* DATA EXTRACT:
━━━

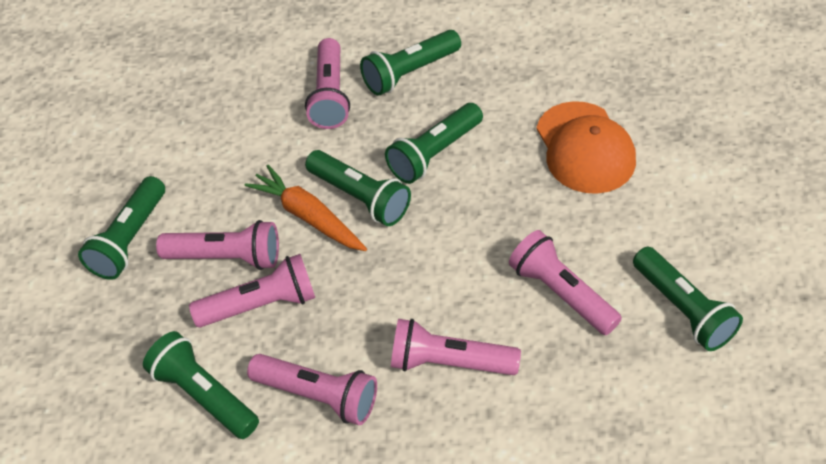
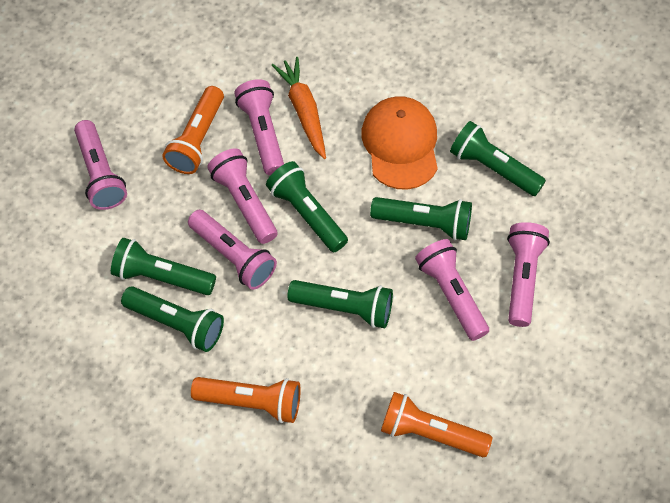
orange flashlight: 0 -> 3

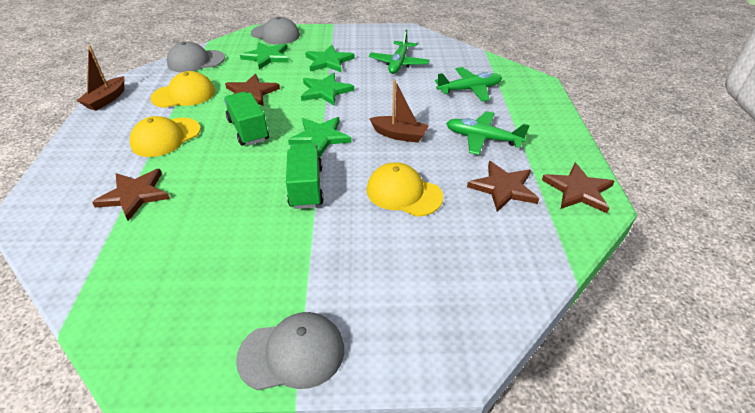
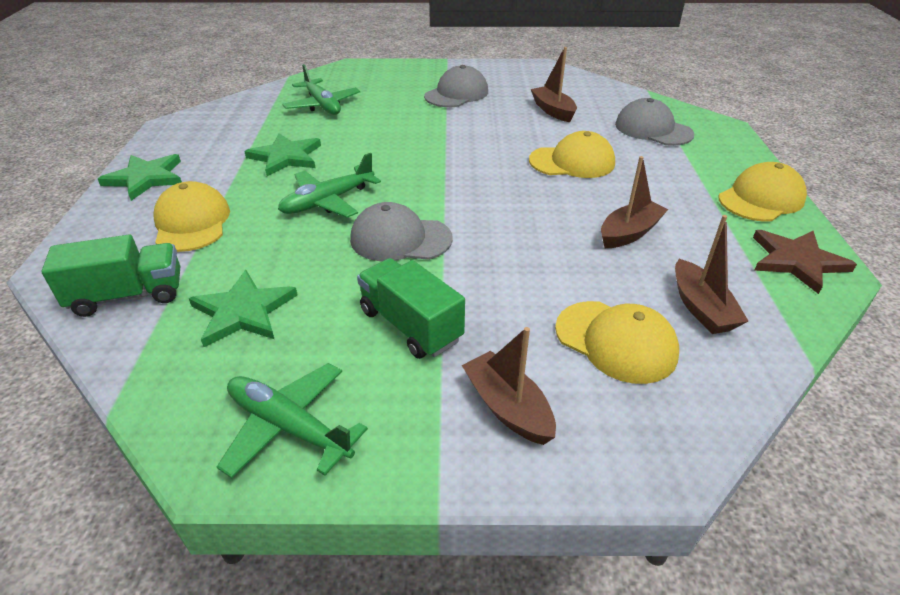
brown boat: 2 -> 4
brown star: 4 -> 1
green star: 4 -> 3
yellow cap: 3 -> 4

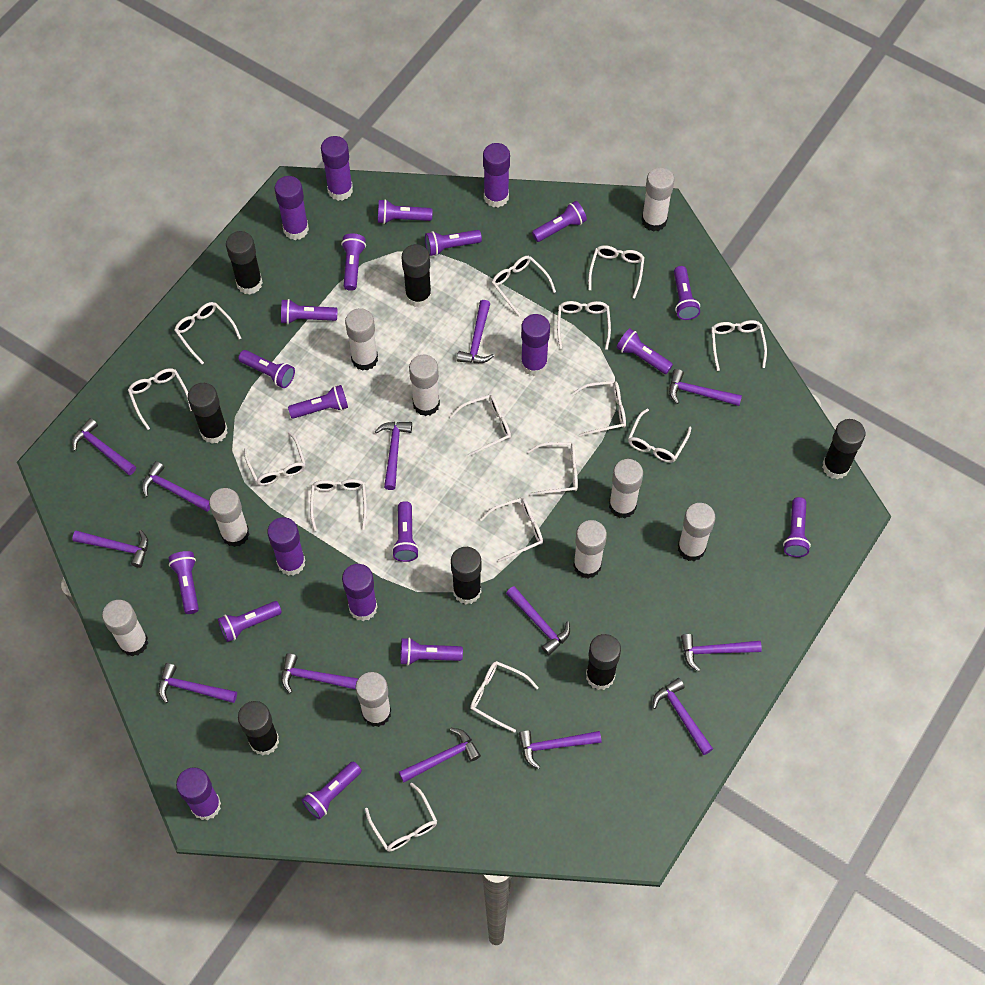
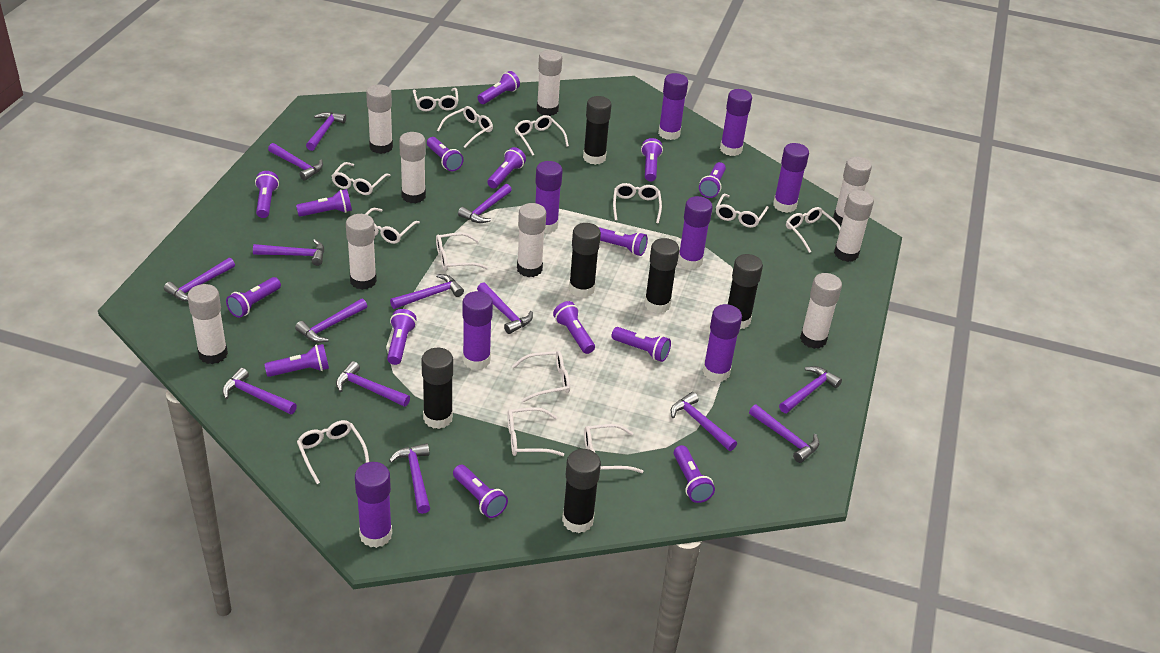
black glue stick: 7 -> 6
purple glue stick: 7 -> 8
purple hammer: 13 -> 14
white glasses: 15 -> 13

━━━

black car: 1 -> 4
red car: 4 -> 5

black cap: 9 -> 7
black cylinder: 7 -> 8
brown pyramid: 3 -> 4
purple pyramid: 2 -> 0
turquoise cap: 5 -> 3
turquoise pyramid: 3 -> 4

━━━

* DIRECTIONS: Gather each line from the listing above that holds "brown".

* ANSWER TO THIS PROBLEM:
brown boat: 2 -> 4
brown star: 4 -> 1
brown pyramid: 3 -> 4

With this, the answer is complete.